Before-and-after object lists:
• • •

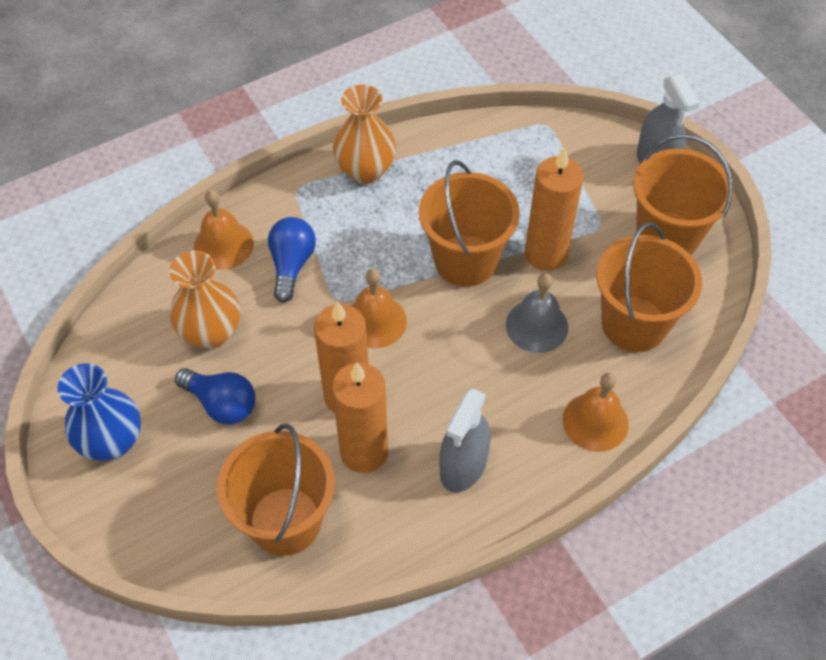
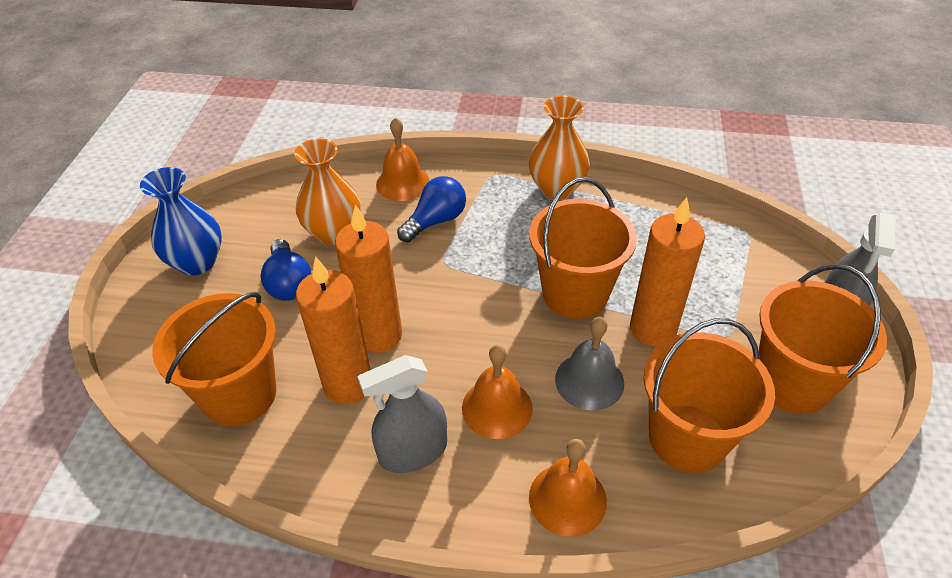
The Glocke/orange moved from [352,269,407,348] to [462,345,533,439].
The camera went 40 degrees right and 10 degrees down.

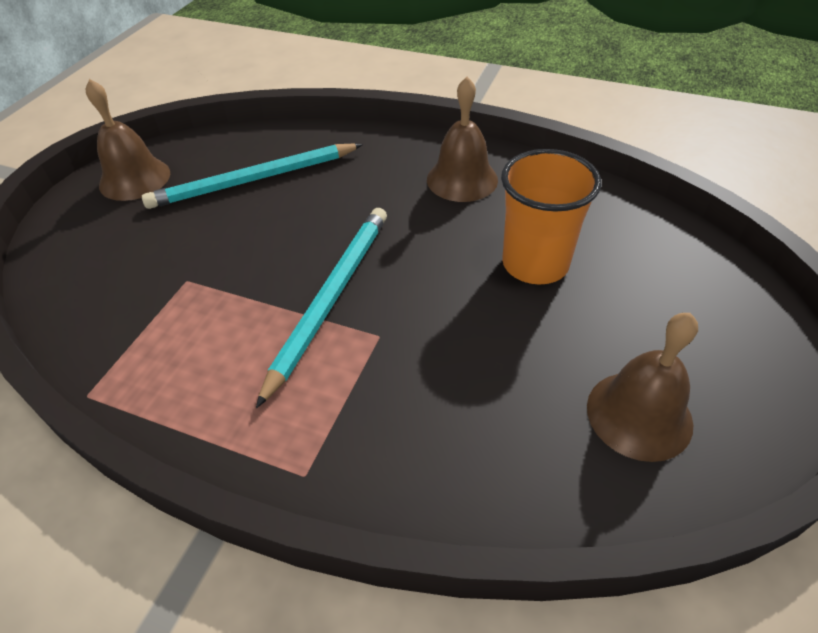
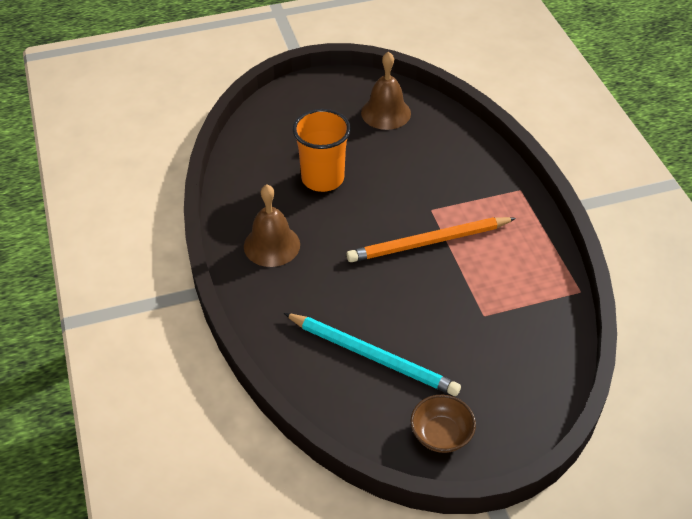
The Glocke/braun at [86,79,170,201] was replaced by the Schüssel/braun at [410,395,476,453].
The Bleistift/türkis at [256,208,387,408] became the Bleistift/orange at [346,217,516,262].
The camera went 130 degrees left and 0 degrees up.

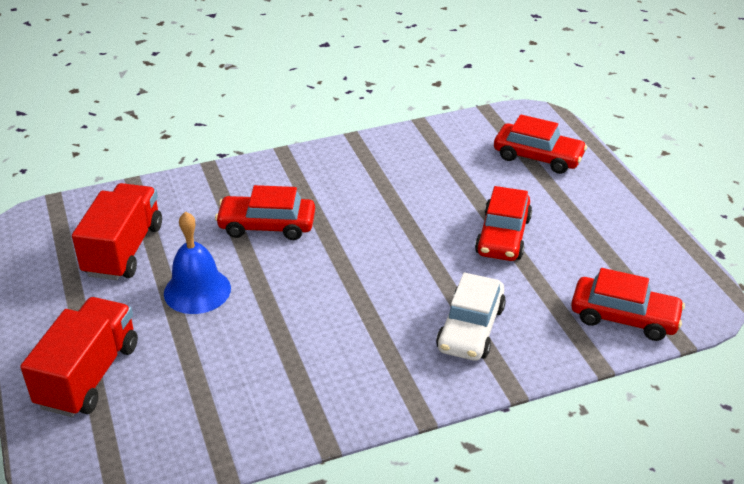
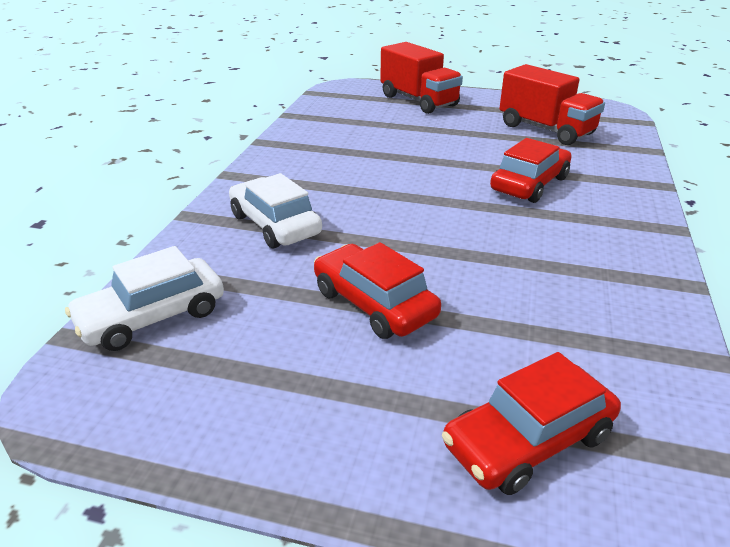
The Glocke/blau at [164,211,231,314] disappeared.
The Auto/rot at [571,268,685,341] became the Auto/weiß at [65,246,224,351].
The camera went 125 degrees right and 5 degrees down.

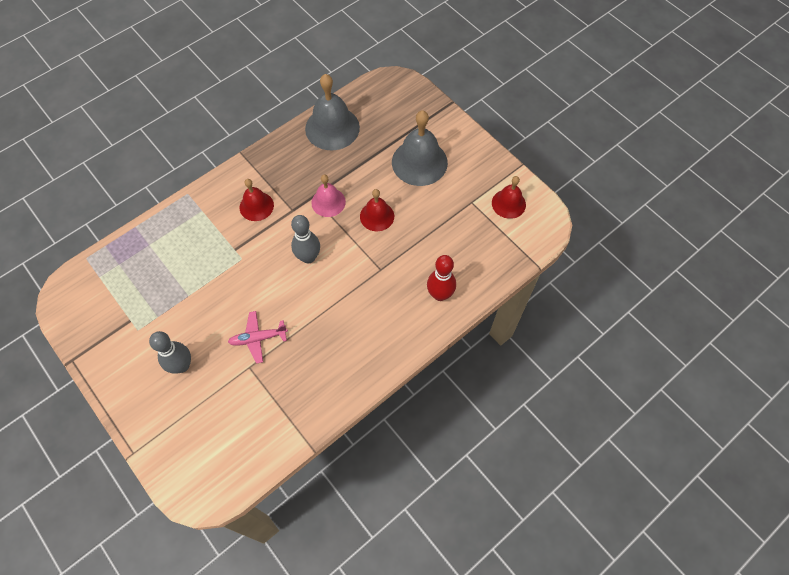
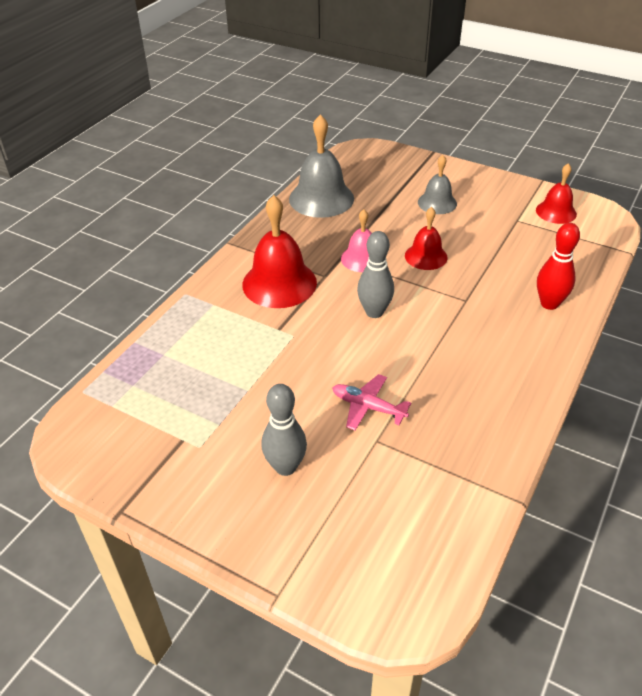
The Flugzeug/rosa at [228,311,288,364] turned 60 degrees clockwise.
The Glocke/rot at [240,179,274,221] changed to 1.69 times the size.
The Glocke/grau at [392,110,448,186] changed to 0.59 times the size.
The camera went 20 degrees left and 20 degrees down.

• • •

What is expected ▸ Only the lines from the one containing "The Glocke/rot at" through the final line above should be duplicated, exactly as they stand.

Result of this exercise ▸
The Glocke/rot at [240,179,274,221] changed to 1.69 times the size.
The Glocke/grau at [392,110,448,186] changed to 0.59 times the size.
The camera went 20 degrees left and 20 degrees down.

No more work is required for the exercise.